Saved entries
○ ○ ○ ○ ○ ○ ○
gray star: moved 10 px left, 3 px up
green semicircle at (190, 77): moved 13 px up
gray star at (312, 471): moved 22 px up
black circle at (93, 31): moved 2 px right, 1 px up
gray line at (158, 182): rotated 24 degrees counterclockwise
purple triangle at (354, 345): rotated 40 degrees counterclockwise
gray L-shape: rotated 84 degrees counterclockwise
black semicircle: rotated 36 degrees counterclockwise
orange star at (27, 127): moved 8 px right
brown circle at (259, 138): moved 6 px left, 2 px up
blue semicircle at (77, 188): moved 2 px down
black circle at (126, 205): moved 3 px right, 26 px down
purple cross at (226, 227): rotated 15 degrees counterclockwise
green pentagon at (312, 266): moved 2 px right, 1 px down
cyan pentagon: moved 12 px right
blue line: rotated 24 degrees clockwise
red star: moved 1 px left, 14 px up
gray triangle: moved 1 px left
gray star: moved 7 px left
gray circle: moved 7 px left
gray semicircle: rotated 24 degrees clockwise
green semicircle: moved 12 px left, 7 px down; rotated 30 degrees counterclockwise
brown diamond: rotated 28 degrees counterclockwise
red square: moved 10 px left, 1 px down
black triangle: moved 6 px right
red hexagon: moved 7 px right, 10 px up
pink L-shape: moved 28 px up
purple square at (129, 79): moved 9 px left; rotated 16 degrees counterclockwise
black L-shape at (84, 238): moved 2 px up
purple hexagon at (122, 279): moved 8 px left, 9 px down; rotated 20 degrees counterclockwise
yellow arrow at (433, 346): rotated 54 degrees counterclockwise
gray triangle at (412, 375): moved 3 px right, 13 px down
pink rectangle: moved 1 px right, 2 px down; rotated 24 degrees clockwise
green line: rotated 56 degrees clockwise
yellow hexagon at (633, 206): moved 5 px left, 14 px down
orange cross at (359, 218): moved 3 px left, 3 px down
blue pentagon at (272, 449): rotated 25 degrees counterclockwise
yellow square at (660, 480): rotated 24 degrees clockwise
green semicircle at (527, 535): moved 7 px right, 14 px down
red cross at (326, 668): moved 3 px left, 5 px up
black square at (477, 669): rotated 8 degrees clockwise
○ ○ ○ ○ ○ ○ ○
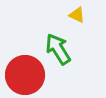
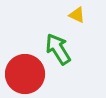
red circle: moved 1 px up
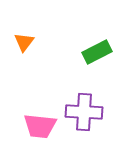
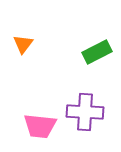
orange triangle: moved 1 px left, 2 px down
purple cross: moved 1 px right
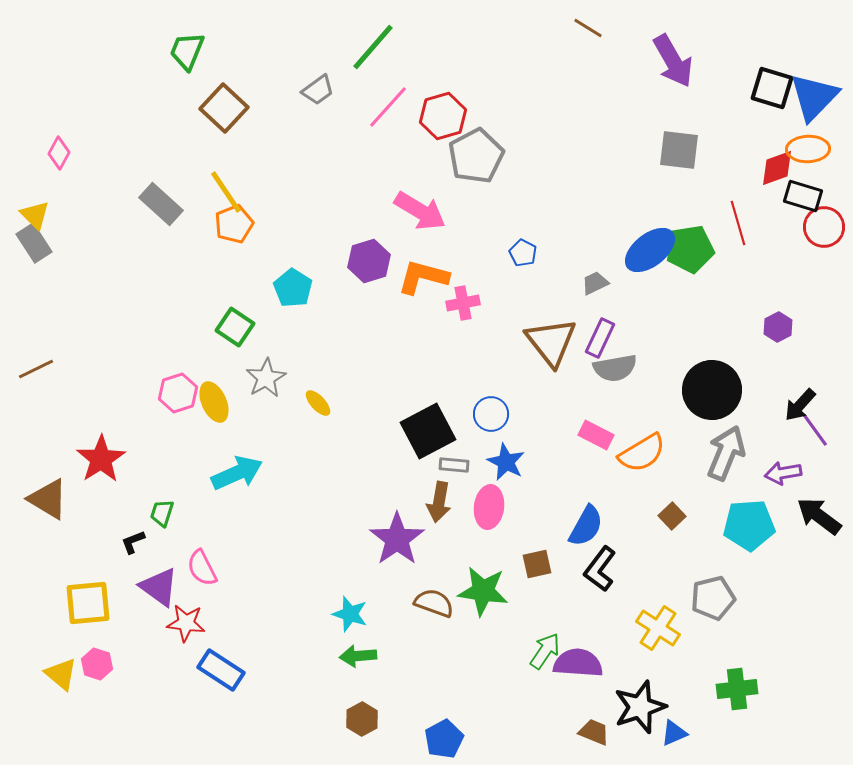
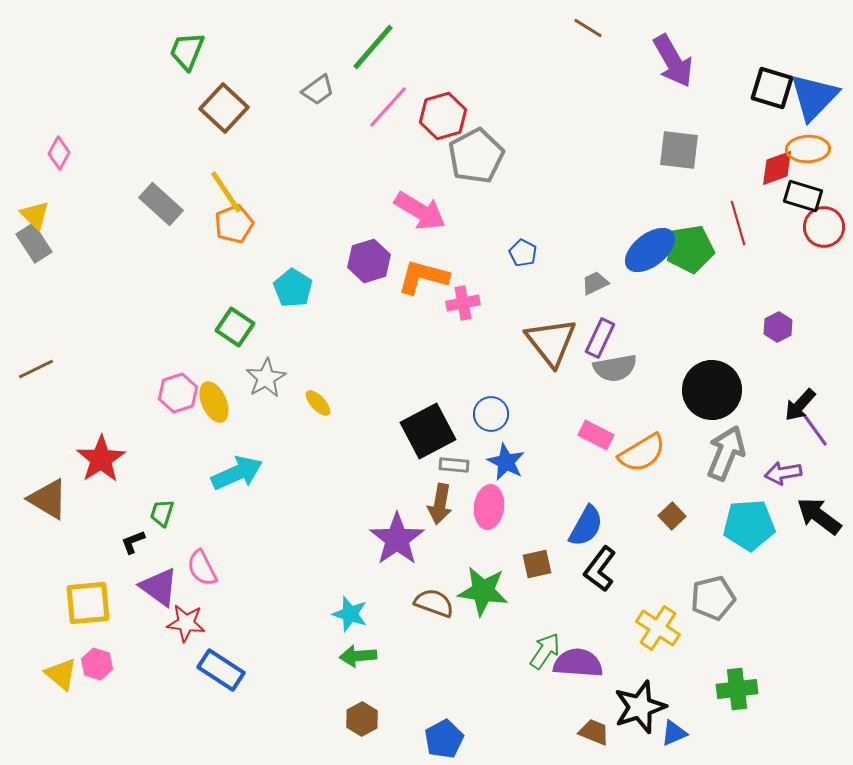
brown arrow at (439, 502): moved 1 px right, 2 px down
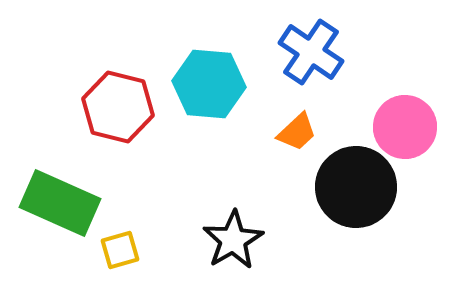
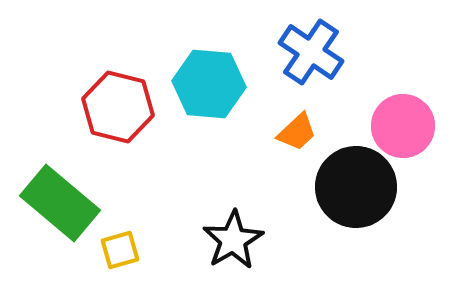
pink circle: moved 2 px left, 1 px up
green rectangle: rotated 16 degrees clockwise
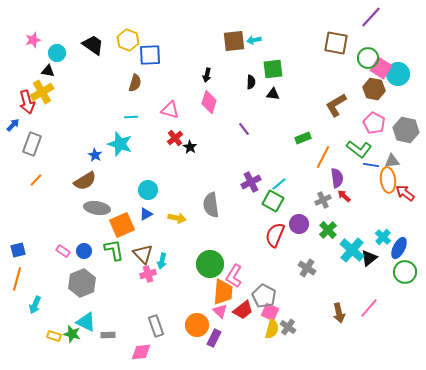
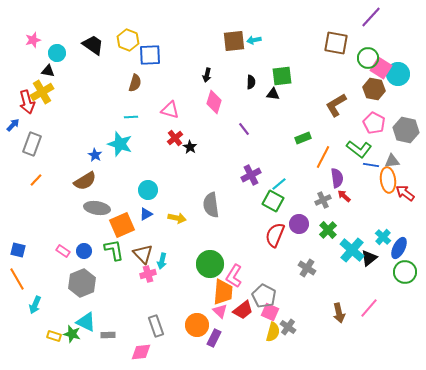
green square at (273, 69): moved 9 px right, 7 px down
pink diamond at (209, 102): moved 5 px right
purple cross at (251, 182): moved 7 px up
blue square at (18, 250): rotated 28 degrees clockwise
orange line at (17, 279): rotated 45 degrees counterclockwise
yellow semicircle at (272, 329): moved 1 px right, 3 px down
○ ○ ○ ○ ○ ○ ○
◆ **What you will do**
Copy, exactly and only, the lines above that begin with the one containing "black triangle: moved 6 px right" and finish with the one containing "black square at".

◆ **Written answer**
black triangle: moved 6 px right
red hexagon: moved 7 px right, 10 px up
pink L-shape: moved 28 px up
purple square at (129, 79): moved 9 px left; rotated 16 degrees counterclockwise
black L-shape at (84, 238): moved 2 px up
purple hexagon at (122, 279): moved 8 px left, 9 px down; rotated 20 degrees counterclockwise
yellow arrow at (433, 346): rotated 54 degrees counterclockwise
gray triangle at (412, 375): moved 3 px right, 13 px down
pink rectangle: moved 1 px right, 2 px down; rotated 24 degrees clockwise
green line: rotated 56 degrees clockwise
yellow hexagon at (633, 206): moved 5 px left, 14 px down
orange cross at (359, 218): moved 3 px left, 3 px down
blue pentagon at (272, 449): rotated 25 degrees counterclockwise
yellow square at (660, 480): rotated 24 degrees clockwise
green semicircle at (527, 535): moved 7 px right, 14 px down
red cross at (326, 668): moved 3 px left, 5 px up
black square at (477, 669): rotated 8 degrees clockwise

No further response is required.